## What you are asked to do
Beginning with the line that has "R3: 12k (N5, VDD) -> 15k (N5, VDD)", please write out the remaining lines of the material exactly, the last one included.

## Supplied material

★ ★ ★ ★

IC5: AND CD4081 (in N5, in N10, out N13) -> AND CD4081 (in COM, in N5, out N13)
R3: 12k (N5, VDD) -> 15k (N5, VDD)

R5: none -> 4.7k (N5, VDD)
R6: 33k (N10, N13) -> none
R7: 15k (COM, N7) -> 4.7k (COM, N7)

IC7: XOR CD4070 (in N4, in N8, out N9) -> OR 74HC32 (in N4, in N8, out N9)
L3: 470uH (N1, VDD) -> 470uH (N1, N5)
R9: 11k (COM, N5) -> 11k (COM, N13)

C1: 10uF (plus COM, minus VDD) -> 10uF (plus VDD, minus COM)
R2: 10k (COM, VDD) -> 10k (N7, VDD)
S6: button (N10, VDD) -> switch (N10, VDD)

★ ★ ★ ★

## Output for this exercise
R3: 12k (N5, VDD) -> 15k (N5, VDD)

R5: none -> 4.7k (N5, VDD)
R6: 33k (N10, N13) -> none
R7: 15k (COM, N7) -> 4.7k (COM, N7)

IC7: XOR CD4070 (in N4, in N8, out N9) -> OR 74HC32 (in N4, in N8, out N9)
L3: 470uH (N1, VDD) -> 470uH (N1, N5)
R9: 11k (COM, N5) -> 11k (COM, N13)

C1: 10uF (plus COM, minus VDD) -> 10uF (plus VDD, minus COM)
R2: 10k (COM, VDD) -> 10k (N7, VDD)
S6: button (N10, VDD) -> switch (N10, VDD)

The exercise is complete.